== Data items ==

=== Begin Enclosure ===

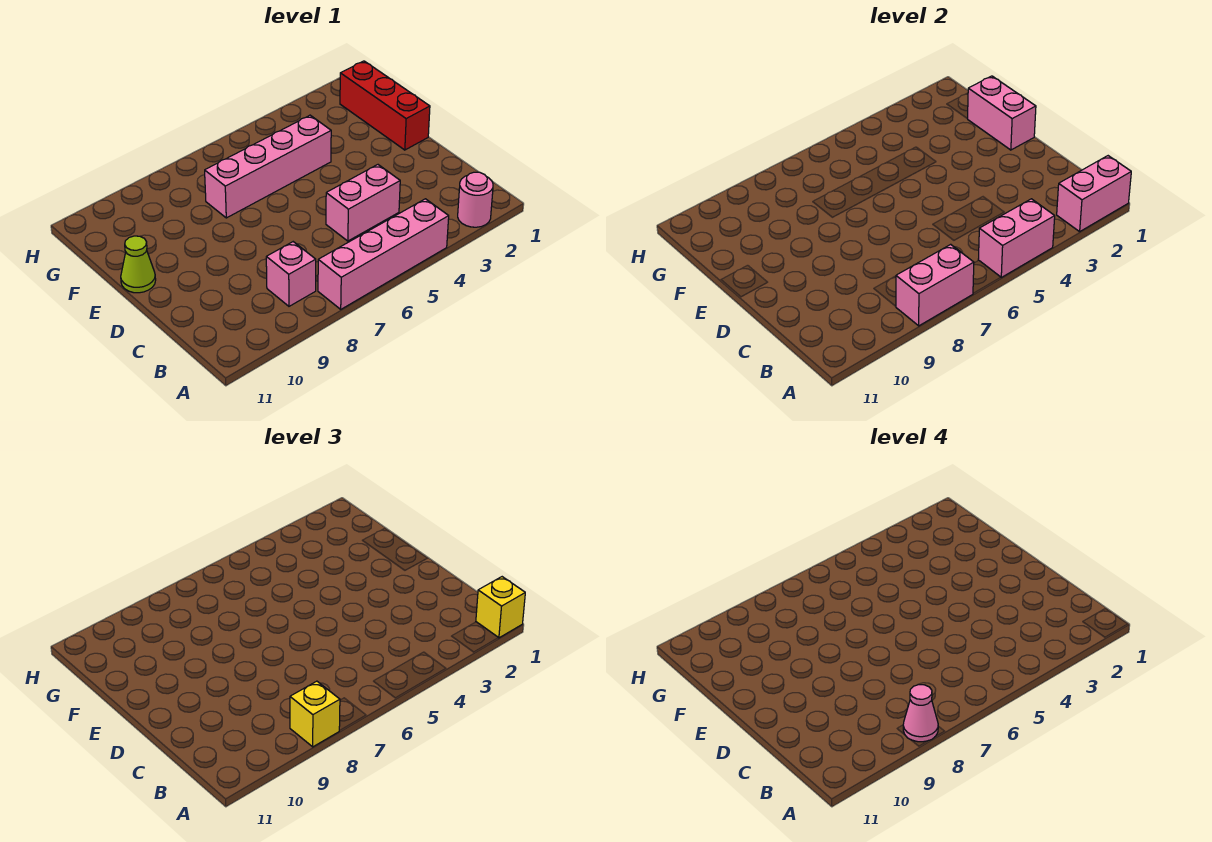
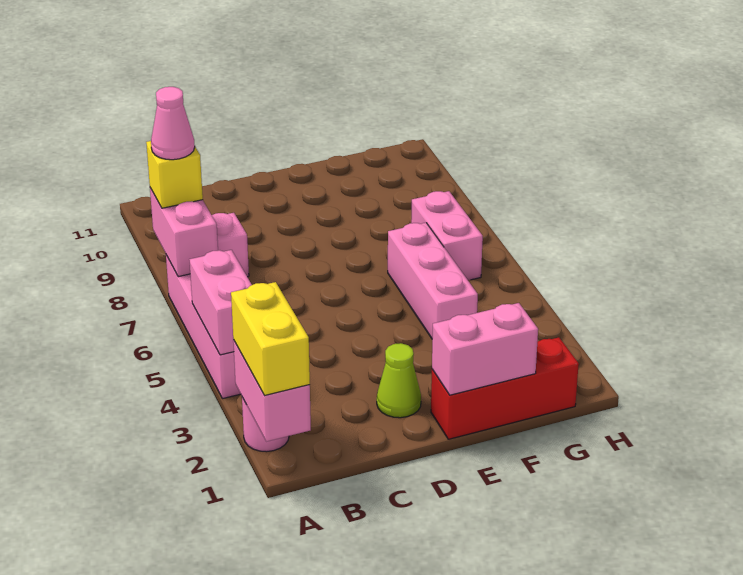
yellow brick A1 level 3 -> yellow brick A1:A2 level 3
pink brick C4:C5 level 1 -> pink brick G6:G7 level 1
lime cone E11 level 1 -> lime cone D2 level 1
pink brick F4:F7 level 1 -> pink brick F4:F6 level 1

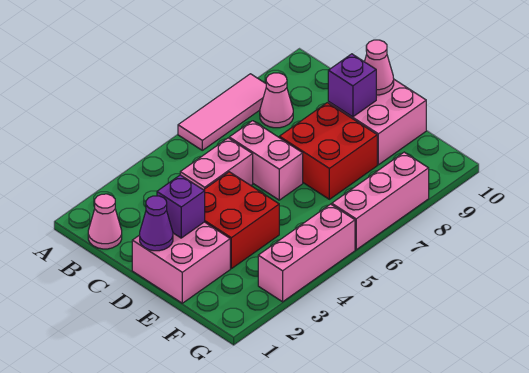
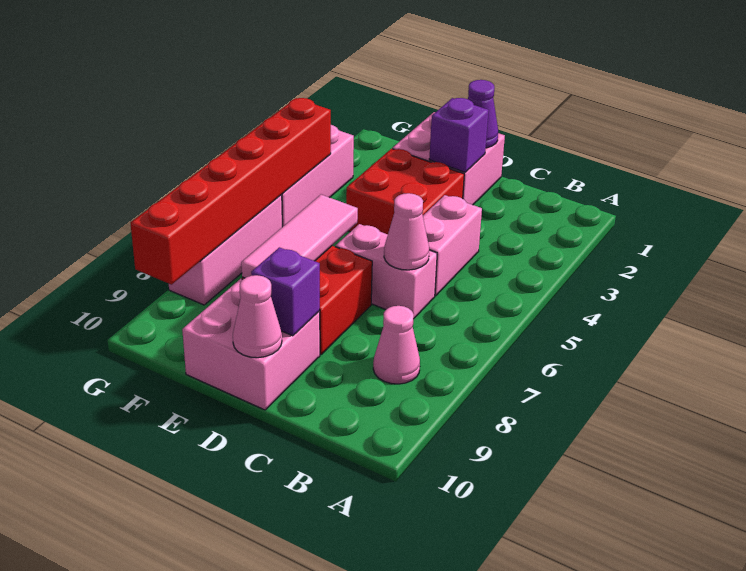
pink tile A6:A8 level 1 -> pink tile E6:E8 level 2
pink cone B1 level 1 -> pink cone C6 level 2
none -> red brick G4:G9 level 2

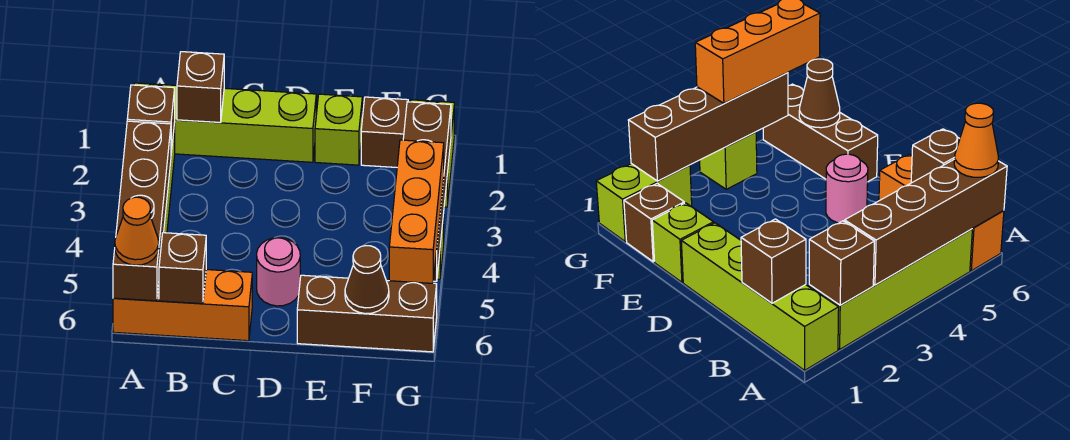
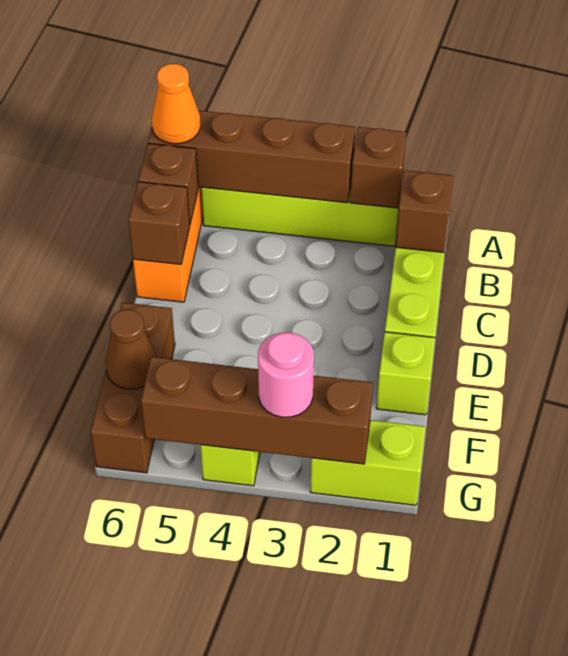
pink round brick D5 level 1 -> pink round brick G3 level 3
brown brick F1 level 1 -> brown brick C6 level 2
orange brick G4:G6 level 3 -> none

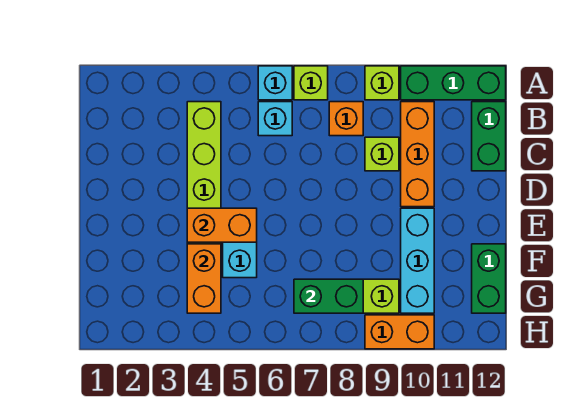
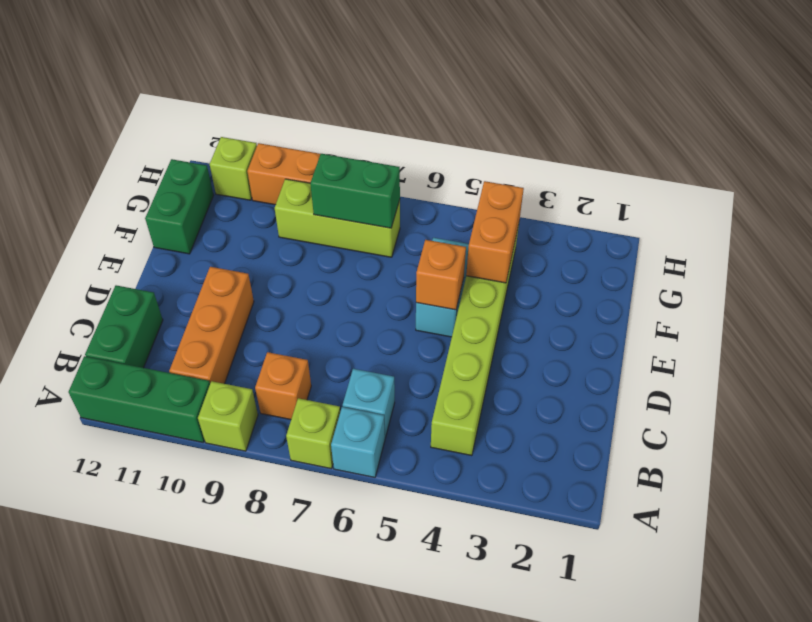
lime brick C9 level 1 -> lime brick H11 level 1
orange brick E4:E5 level 2 -> orange brick E5 level 2
cyan brick E10:G10 level 1 -> none

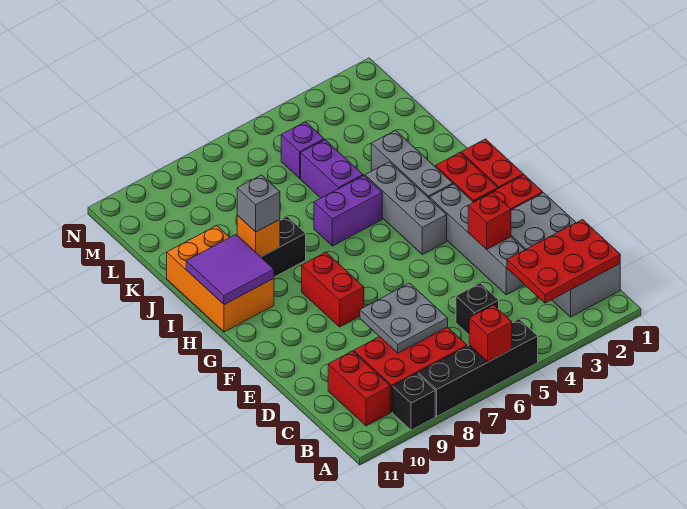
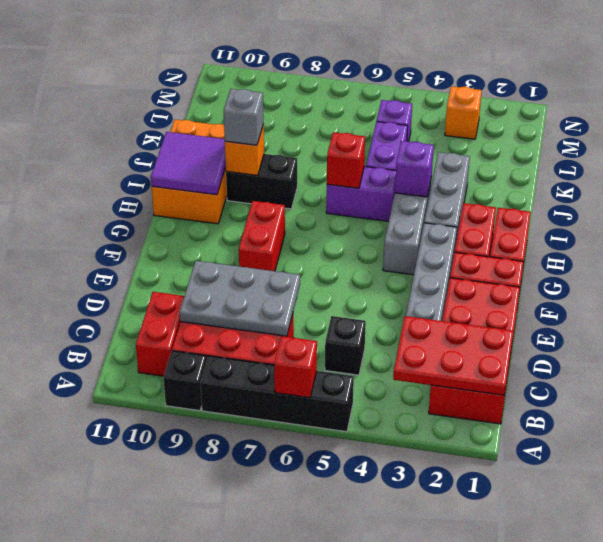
grey brick B1:E2 level 1 -> red brick B1:E2 level 1
grey plate C7:D8 level 2 -> grey plate C7:D9 level 2
red brick E3 level 2 -> red brick I6 level 2
none -> purple brick I4 level 2
none -> orange brick M3 level 1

=== End Enclosure ===

== YOUR INSTRUCTIONS ==
Output exactly, and only, the lines of the entries above from the one with "brown brick F1" up to and including the one with "none -> purple brick I4 level 2"; pictures are to be left out.

== REPLY ==
brown brick F1 level 1 -> brown brick C6 level 2
orange brick G4:G6 level 3 -> none

lime brick C9 level 1 -> lime brick H11 level 1
orange brick E4:E5 level 2 -> orange brick E5 level 2
cyan brick E10:G10 level 1 -> none

grey brick B1:E2 level 1 -> red brick B1:E2 level 1
grey plate C7:D8 level 2 -> grey plate C7:D9 level 2
red brick E3 level 2 -> red brick I6 level 2
none -> purple brick I4 level 2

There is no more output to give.